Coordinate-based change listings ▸

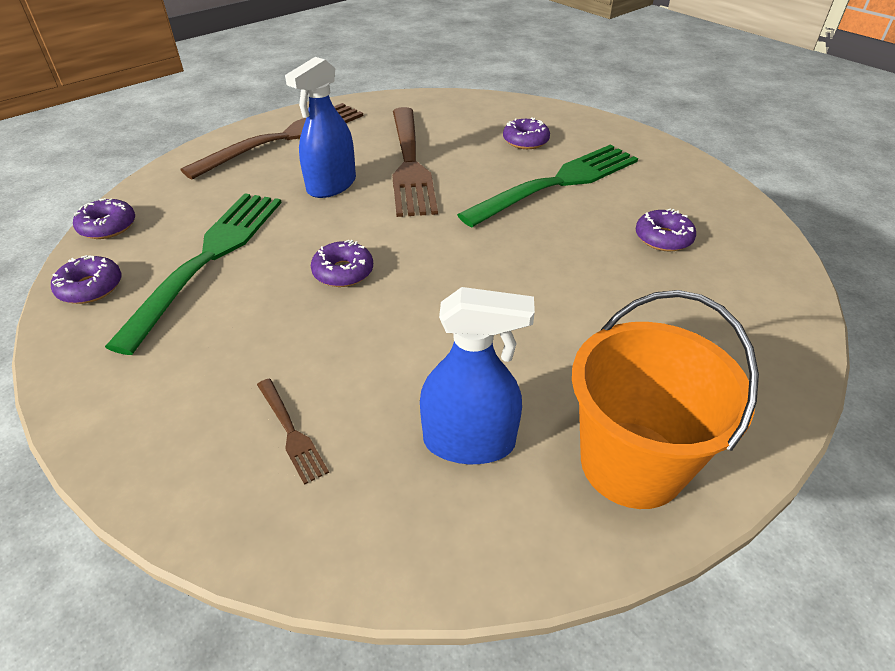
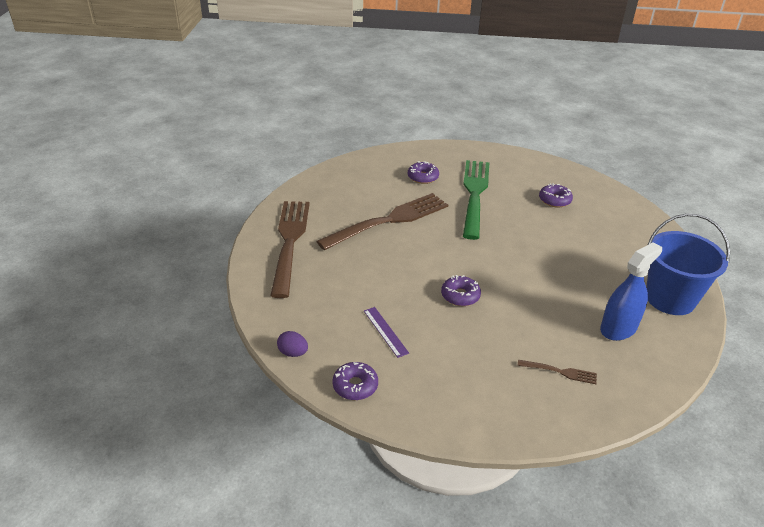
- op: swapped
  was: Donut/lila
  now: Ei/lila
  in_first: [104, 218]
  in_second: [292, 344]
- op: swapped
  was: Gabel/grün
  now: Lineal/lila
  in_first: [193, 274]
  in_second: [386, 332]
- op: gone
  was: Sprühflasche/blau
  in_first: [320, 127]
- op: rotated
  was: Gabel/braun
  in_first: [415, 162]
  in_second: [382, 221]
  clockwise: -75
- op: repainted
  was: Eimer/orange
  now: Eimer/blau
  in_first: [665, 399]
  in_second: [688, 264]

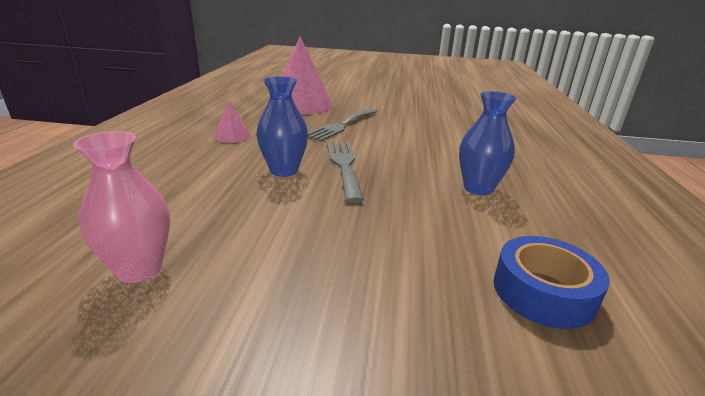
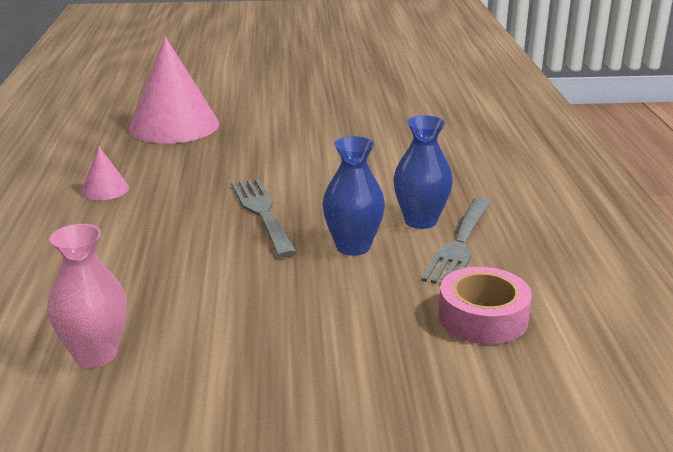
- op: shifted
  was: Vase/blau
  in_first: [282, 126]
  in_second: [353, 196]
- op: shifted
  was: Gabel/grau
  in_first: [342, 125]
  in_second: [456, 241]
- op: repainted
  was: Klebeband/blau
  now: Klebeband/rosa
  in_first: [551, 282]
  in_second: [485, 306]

Aim of the task ▸ Retype the records above exactly. Leave the pictures out.

Response area ▸
- op: swapped
  was: Donut/lila
  now: Ei/lila
  in_first: [104, 218]
  in_second: [292, 344]
- op: swapped
  was: Gabel/grün
  now: Lineal/lila
  in_first: [193, 274]
  in_second: [386, 332]
- op: gone
  was: Sprühflasche/blau
  in_first: [320, 127]
- op: rotated
  was: Gabel/braun
  in_first: [415, 162]
  in_second: [382, 221]
  clockwise: -75
- op: repainted
  was: Eimer/orange
  now: Eimer/blau
  in_first: [665, 399]
  in_second: [688, 264]

- op: shifted
  was: Vase/blau
  in_first: [282, 126]
  in_second: [353, 196]
- op: shifted
  was: Gabel/grau
  in_first: [342, 125]
  in_second: [456, 241]
- op: repainted
  was: Klebeband/blau
  now: Klebeband/rosa
  in_first: [551, 282]
  in_second: [485, 306]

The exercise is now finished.